Reproduce, exactly, the lines of the material below from the line containing "D4: LED yellow" through the line containing "TP1: test point (Y19) -> none", with both end lines included and nothing else.

########################################

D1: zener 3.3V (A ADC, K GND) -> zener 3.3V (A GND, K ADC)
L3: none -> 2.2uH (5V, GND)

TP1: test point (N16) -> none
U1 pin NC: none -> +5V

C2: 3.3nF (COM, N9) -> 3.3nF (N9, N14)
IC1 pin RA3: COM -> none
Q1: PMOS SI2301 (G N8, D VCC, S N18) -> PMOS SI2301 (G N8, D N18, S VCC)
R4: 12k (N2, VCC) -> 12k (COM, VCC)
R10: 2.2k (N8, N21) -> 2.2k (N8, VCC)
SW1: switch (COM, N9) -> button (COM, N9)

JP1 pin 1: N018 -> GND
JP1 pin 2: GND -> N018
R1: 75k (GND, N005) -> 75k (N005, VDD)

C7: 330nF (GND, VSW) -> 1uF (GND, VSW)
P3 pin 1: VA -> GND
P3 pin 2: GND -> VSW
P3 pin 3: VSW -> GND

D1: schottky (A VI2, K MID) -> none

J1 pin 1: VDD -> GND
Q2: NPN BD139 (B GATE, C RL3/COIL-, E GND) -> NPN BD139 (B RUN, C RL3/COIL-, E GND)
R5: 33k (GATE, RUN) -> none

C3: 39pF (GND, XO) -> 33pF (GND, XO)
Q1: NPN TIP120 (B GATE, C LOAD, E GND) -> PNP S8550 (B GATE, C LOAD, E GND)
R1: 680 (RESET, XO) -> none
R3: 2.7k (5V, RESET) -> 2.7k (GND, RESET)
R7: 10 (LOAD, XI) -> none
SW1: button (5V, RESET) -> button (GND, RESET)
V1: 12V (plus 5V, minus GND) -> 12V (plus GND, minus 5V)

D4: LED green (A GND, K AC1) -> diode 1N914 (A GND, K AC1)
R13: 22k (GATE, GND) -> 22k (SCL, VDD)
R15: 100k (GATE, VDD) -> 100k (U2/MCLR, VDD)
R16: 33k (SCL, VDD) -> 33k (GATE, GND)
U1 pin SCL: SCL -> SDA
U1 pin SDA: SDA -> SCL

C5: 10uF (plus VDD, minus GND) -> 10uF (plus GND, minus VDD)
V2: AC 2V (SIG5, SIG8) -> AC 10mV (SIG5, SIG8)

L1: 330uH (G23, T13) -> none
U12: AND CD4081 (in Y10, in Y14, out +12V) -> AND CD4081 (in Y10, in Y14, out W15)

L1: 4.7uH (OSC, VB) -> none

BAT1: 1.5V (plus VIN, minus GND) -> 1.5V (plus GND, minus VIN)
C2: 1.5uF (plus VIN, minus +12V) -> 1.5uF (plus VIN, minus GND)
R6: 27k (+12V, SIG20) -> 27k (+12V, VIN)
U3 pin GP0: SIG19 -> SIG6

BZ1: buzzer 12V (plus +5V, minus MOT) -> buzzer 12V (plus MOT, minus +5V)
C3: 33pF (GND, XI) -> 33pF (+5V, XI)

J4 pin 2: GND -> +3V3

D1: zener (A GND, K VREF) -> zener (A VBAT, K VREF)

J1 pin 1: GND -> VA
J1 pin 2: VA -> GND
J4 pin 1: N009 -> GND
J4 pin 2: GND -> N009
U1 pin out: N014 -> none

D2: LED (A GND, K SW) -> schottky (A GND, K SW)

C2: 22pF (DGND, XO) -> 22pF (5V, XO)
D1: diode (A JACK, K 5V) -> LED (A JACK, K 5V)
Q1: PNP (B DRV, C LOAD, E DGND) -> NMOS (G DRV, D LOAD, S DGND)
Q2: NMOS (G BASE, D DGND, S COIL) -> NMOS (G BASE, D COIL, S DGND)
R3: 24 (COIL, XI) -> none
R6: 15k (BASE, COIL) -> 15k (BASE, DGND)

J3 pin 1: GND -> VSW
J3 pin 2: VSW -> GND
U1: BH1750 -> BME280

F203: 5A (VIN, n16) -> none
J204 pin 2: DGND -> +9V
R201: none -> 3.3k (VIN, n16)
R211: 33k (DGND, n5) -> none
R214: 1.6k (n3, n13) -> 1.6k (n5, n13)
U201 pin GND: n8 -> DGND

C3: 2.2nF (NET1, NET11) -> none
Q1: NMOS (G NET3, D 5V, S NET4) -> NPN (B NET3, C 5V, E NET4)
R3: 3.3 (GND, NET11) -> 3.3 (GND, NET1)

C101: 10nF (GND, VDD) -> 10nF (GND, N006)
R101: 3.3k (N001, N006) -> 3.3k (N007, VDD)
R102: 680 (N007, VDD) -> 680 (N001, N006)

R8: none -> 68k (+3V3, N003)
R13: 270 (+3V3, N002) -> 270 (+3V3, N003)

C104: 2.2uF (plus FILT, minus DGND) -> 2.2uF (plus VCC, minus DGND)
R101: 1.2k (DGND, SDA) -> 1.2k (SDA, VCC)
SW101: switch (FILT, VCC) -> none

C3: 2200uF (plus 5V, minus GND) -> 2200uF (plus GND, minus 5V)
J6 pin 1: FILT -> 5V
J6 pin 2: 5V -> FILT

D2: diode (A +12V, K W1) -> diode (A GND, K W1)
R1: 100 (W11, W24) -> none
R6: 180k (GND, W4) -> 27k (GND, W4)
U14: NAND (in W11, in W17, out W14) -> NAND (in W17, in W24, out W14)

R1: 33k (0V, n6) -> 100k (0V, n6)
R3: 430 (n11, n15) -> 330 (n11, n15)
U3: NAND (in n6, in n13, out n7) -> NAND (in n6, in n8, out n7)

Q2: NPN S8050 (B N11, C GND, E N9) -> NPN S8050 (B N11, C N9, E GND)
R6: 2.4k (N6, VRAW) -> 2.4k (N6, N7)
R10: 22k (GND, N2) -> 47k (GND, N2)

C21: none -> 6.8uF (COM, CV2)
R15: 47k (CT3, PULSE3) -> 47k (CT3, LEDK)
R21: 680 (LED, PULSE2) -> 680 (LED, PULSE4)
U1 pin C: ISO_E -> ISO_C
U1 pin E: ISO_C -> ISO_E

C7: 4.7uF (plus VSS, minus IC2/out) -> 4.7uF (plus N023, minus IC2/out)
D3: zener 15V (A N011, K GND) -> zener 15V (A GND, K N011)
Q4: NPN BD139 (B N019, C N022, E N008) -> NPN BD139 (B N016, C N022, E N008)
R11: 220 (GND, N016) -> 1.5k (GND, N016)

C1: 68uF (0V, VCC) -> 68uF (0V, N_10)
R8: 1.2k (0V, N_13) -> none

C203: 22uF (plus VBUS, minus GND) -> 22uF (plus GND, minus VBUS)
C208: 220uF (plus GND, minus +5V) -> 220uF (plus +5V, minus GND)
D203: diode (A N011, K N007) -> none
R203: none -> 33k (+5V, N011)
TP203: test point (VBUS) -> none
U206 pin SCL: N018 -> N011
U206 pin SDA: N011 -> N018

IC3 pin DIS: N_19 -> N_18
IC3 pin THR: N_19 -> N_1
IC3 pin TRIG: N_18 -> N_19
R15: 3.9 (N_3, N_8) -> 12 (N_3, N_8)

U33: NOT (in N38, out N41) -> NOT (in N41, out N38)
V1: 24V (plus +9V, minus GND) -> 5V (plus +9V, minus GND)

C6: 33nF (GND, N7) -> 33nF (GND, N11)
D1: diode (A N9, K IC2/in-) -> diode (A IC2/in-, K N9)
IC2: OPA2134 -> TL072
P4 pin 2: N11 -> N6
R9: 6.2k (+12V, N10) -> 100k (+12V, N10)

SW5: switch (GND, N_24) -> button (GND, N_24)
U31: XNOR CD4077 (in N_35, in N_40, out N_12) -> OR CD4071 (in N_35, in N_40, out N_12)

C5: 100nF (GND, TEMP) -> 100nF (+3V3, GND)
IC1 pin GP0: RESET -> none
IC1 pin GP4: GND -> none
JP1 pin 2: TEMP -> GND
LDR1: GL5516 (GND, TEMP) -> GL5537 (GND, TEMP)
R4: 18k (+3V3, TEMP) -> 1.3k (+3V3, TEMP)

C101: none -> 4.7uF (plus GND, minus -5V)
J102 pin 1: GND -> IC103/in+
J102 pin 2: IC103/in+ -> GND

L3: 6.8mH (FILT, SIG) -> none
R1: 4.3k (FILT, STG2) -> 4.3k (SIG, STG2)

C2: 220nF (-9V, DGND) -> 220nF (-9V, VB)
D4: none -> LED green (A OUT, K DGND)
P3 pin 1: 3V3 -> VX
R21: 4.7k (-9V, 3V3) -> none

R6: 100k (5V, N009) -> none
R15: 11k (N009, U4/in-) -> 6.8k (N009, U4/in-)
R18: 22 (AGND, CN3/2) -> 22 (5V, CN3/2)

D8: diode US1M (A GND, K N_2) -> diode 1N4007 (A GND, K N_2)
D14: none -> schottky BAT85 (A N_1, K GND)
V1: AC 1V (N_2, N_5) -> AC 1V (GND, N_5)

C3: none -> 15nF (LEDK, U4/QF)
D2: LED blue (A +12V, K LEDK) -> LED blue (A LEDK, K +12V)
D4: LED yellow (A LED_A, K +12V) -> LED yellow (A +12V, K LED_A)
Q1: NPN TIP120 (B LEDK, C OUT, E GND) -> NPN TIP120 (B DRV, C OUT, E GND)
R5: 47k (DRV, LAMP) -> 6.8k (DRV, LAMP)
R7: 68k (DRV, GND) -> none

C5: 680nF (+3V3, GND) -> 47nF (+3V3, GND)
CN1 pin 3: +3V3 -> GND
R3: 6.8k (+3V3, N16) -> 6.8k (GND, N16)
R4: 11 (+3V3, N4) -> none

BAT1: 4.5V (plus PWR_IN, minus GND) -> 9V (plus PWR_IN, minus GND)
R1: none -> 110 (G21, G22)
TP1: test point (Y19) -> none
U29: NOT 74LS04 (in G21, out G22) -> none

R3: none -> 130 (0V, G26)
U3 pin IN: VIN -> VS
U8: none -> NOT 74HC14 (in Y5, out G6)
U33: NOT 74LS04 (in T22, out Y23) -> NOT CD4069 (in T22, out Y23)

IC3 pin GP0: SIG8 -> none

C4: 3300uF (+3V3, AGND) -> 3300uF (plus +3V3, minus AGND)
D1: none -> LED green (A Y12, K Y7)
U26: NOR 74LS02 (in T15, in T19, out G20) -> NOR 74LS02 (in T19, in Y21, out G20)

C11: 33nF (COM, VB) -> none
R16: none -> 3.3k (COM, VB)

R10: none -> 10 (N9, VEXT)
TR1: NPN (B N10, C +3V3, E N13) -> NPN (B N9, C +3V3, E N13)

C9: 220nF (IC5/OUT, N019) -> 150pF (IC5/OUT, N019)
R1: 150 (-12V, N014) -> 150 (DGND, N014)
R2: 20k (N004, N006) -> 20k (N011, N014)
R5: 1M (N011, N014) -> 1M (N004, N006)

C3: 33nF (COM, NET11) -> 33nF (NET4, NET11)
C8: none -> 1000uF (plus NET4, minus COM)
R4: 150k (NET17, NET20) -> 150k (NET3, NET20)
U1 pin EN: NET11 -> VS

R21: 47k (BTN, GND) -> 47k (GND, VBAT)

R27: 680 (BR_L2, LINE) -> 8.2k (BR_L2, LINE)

########################################

• **Response area**:
D4: LED yellow (A LED_A, K +12V) -> LED yellow (A +12V, K LED_A)
Q1: NPN TIP120 (B LEDK, C OUT, E GND) -> NPN TIP120 (B DRV, C OUT, E GND)
R5: 47k (DRV, LAMP) -> 6.8k (DRV, LAMP)
R7: 68k (DRV, GND) -> none

C5: 680nF (+3V3, GND) -> 47nF (+3V3, GND)
CN1 pin 3: +3V3 -> GND
R3: 6.8k (+3V3, N16) -> 6.8k (GND, N16)
R4: 11 (+3V3, N4) -> none

BAT1: 4.5V (plus PWR_IN, minus GND) -> 9V (plus PWR_IN, minus GND)
R1: none -> 110 (G21, G22)
TP1: test point (Y19) -> none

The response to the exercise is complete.